■ Instruction: Return all of the entries, keeping every word and mark as it is.
Supplied material section start
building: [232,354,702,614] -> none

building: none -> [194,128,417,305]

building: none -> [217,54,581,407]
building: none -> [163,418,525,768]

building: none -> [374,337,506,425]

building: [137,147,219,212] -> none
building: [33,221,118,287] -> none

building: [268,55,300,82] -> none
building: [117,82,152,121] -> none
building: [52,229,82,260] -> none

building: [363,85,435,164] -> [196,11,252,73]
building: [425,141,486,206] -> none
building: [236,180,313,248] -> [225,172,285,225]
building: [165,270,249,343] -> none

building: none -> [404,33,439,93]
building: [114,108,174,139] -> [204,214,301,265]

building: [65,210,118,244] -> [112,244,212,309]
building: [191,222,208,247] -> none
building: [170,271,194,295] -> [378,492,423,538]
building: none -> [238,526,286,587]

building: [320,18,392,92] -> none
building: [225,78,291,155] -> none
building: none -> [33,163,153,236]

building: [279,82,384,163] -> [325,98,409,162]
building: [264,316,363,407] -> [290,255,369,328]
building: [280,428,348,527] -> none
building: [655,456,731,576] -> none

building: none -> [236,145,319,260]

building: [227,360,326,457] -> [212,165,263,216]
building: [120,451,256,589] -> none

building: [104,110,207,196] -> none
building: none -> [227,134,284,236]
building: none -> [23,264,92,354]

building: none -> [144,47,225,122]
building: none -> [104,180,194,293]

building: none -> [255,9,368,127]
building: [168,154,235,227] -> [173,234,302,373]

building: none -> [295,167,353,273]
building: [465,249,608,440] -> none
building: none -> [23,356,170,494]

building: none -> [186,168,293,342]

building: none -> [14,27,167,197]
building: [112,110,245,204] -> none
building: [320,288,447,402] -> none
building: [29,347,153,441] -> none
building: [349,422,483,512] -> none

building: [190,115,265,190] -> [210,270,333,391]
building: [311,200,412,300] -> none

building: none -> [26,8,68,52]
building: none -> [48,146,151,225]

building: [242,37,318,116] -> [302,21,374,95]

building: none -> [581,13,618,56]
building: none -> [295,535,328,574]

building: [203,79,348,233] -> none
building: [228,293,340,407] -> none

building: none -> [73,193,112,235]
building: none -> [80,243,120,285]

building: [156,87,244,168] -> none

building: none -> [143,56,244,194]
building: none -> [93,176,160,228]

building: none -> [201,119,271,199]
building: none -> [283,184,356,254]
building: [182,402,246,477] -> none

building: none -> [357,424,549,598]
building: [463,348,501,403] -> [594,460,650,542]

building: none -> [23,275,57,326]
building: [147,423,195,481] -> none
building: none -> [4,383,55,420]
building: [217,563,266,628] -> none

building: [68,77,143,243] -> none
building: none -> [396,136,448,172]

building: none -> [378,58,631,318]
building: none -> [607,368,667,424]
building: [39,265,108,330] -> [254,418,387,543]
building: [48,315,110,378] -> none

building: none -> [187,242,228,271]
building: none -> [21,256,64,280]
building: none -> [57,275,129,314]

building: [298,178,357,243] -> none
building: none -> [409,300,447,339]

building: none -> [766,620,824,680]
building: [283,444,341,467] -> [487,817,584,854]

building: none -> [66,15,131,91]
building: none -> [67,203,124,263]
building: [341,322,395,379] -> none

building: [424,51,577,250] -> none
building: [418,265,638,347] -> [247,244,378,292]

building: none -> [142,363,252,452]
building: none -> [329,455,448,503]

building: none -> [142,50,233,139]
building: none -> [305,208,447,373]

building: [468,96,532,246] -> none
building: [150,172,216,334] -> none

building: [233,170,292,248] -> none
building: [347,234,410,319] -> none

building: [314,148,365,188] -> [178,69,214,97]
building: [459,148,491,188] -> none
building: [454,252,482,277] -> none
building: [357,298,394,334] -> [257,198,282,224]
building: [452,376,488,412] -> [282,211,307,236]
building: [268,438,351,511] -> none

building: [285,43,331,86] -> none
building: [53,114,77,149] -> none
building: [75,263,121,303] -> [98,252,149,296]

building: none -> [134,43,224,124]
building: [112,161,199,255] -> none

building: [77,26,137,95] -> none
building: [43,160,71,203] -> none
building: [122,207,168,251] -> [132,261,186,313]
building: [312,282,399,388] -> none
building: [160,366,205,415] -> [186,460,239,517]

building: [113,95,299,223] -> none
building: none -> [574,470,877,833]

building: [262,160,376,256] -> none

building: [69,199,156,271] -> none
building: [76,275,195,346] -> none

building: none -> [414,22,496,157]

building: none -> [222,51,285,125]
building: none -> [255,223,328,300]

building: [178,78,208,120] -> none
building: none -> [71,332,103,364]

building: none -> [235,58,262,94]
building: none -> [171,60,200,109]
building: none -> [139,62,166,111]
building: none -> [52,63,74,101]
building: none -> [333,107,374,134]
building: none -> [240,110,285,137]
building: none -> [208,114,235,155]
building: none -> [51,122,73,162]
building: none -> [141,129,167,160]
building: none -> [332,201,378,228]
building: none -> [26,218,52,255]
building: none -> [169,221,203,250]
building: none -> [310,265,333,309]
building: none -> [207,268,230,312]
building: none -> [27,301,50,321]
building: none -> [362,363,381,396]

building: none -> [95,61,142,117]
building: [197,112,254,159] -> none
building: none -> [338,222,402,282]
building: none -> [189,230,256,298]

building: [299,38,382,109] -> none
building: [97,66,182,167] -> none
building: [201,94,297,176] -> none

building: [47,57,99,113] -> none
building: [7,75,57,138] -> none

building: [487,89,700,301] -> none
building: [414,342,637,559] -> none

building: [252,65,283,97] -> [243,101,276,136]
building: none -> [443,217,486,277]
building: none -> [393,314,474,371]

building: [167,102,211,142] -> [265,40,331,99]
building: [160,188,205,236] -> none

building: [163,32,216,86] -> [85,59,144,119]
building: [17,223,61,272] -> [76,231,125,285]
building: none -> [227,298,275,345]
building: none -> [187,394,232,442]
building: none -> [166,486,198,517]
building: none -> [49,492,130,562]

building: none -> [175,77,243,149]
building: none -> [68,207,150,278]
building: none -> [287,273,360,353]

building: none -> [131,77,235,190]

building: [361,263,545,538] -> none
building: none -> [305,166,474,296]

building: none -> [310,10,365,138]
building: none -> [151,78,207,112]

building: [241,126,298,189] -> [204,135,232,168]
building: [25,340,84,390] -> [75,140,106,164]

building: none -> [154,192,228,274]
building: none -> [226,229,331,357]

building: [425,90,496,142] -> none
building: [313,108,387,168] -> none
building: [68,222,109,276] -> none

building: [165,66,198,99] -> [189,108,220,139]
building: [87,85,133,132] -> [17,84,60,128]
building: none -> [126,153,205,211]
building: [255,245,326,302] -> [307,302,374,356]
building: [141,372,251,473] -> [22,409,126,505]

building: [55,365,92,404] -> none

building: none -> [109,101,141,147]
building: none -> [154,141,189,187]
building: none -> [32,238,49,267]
Supplied material section end
■ Answer to this problem:
building: [232,354,702,614] -> none

building: none -> [194,128,417,305]

building: none -> [217,54,581,407]
building: none -> [163,418,525,768]

building: none -> [374,337,506,425]

building: [137,147,219,212] -> none
building: [33,221,118,287] -> none

building: [268,55,300,82] -> none
building: [117,82,152,121] -> none
building: [52,229,82,260] -> none

building: [363,85,435,164] -> [196,11,252,73]
building: [425,141,486,206] -> none
building: [236,180,313,248] -> [225,172,285,225]
building: [165,270,249,343] -> none

building: none -> [404,33,439,93]
building: [114,108,174,139] -> [204,214,301,265]

building: [65,210,118,244] -> [112,244,212,309]
building: [191,222,208,247] -> none
building: [170,271,194,295] -> [378,492,423,538]
building: none -> [238,526,286,587]

building: [320,18,392,92] -> none
building: [225,78,291,155] -> none
building: none -> [33,163,153,236]

building: [279,82,384,163] -> [325,98,409,162]
building: [264,316,363,407] -> [290,255,369,328]
building: [280,428,348,527] -> none
building: [655,456,731,576] -> none

building: none -> [236,145,319,260]

building: [227,360,326,457] -> [212,165,263,216]
building: [120,451,256,589] -> none

building: [104,110,207,196] -> none
building: none -> [227,134,284,236]
building: none -> [23,264,92,354]

building: none -> [144,47,225,122]
building: none -> [104,180,194,293]

building: none -> [255,9,368,127]
building: [168,154,235,227] -> [173,234,302,373]

building: none -> [295,167,353,273]
building: [465,249,608,440] -> none
building: none -> [23,356,170,494]

building: none -> [186,168,293,342]

building: none -> [14,27,167,197]
building: [112,110,245,204] -> none
building: [320,288,447,402] -> none
building: [29,347,153,441] -> none
building: [349,422,483,512] -> none

building: [190,115,265,190] -> [210,270,333,391]
building: [311,200,412,300] -> none

building: none -> [26,8,68,52]
building: none -> [48,146,151,225]

building: [242,37,318,116] -> [302,21,374,95]

building: none -> [581,13,618,56]
building: none -> [295,535,328,574]

building: [203,79,348,233] -> none
building: [228,293,340,407] -> none

building: none -> [73,193,112,235]
building: none -> [80,243,120,285]

building: [156,87,244,168] -> none

building: none -> [143,56,244,194]
building: none -> [93,176,160,228]

building: none -> [201,119,271,199]
building: none -> [283,184,356,254]
building: [182,402,246,477] -> none

building: none -> [357,424,549,598]
building: [463,348,501,403] -> [594,460,650,542]

building: none -> [23,275,57,326]
building: [147,423,195,481] -> none
building: none -> [4,383,55,420]
building: [217,563,266,628] -> none

building: [68,77,143,243] -> none
building: none -> [396,136,448,172]

building: none -> [378,58,631,318]
building: none -> [607,368,667,424]
building: [39,265,108,330] -> [254,418,387,543]
building: [48,315,110,378] -> none

building: none -> [187,242,228,271]
building: none -> [21,256,64,280]
building: none -> [57,275,129,314]

building: [298,178,357,243] -> none
building: none -> [409,300,447,339]

building: none -> [766,620,824,680]
building: [283,444,341,467] -> [487,817,584,854]

building: none -> [66,15,131,91]
building: none -> [67,203,124,263]
building: [341,322,395,379] -> none

building: [424,51,577,250] -> none
building: [418,265,638,347] -> [247,244,378,292]

building: none -> [142,363,252,452]
building: none -> [329,455,448,503]

building: none -> [142,50,233,139]
building: none -> [305,208,447,373]

building: [468,96,532,246] -> none
building: [150,172,216,334] -> none

building: [233,170,292,248] -> none
building: [347,234,410,319] -> none

building: [314,148,365,188] -> [178,69,214,97]
building: [459,148,491,188] -> none
building: [454,252,482,277] -> none
building: [357,298,394,334] -> [257,198,282,224]
building: [452,376,488,412] -> [282,211,307,236]
building: [268,438,351,511] -> none

building: [285,43,331,86] -> none
building: [53,114,77,149] -> none
building: [75,263,121,303] -> [98,252,149,296]

building: none -> [134,43,224,124]
building: [112,161,199,255] -> none

building: [77,26,137,95] -> none
building: [43,160,71,203] -> none
building: [122,207,168,251] -> [132,261,186,313]
building: [312,282,399,388] -> none
building: [160,366,205,415] -> [186,460,239,517]

building: [113,95,299,223] -> none
building: none -> [574,470,877,833]

building: [262,160,376,256] -> none

building: [69,199,156,271] -> none
building: [76,275,195,346] -> none

building: none -> [414,22,496,157]

building: none -> [222,51,285,125]
building: none -> [255,223,328,300]

building: [178,78,208,120] -> none
building: none -> [71,332,103,364]

building: none -> [235,58,262,94]
building: none -> [171,60,200,109]
building: none -> [139,62,166,111]
building: none -> [52,63,74,101]
building: none -> [333,107,374,134]
building: none -> [240,110,285,137]
building: none -> [208,114,235,155]
building: none -> [51,122,73,162]
building: none -> [141,129,167,160]
building: none -> [332,201,378,228]
building: none -> [26,218,52,255]
building: none -> [169,221,203,250]
building: none -> [310,265,333,309]
building: none -> [207,268,230,312]
building: none -> [27,301,50,321]
building: none -> [362,363,381,396]

building: none -> [95,61,142,117]
building: [197,112,254,159] -> none
building: none -> [338,222,402,282]
building: none -> [189,230,256,298]

building: [299,38,382,109] -> none
building: [97,66,182,167] -> none
building: [201,94,297,176] -> none

building: [47,57,99,113] -> none
building: [7,75,57,138] -> none

building: [487,89,700,301] -> none
building: [414,342,637,559] -> none

building: [252,65,283,97] -> [243,101,276,136]
building: none -> [443,217,486,277]
building: none -> [393,314,474,371]

building: [167,102,211,142] -> [265,40,331,99]
building: [160,188,205,236] -> none

building: [163,32,216,86] -> [85,59,144,119]
building: [17,223,61,272] -> [76,231,125,285]
building: none -> [227,298,275,345]
building: none -> [187,394,232,442]
building: none -> [166,486,198,517]
building: none -> [49,492,130,562]

building: none -> [175,77,243,149]
building: none -> [68,207,150,278]
building: none -> [287,273,360,353]

building: none -> [131,77,235,190]

building: [361,263,545,538] -> none
building: none -> [305,166,474,296]

building: none -> [310,10,365,138]
building: none -> [151,78,207,112]

building: [241,126,298,189] -> [204,135,232,168]
building: [25,340,84,390] -> [75,140,106,164]

building: none -> [154,192,228,274]
building: none -> [226,229,331,357]

building: [425,90,496,142] -> none
building: [313,108,387,168] -> none
building: [68,222,109,276] -> none

building: [165,66,198,99] -> [189,108,220,139]
building: [87,85,133,132] -> [17,84,60,128]
building: none -> [126,153,205,211]
building: [255,245,326,302] -> [307,302,374,356]
building: [141,372,251,473] -> [22,409,126,505]

building: [55,365,92,404] -> none

building: none -> [109,101,141,147]
building: none -> [154,141,189,187]
building: none -> [32,238,49,267]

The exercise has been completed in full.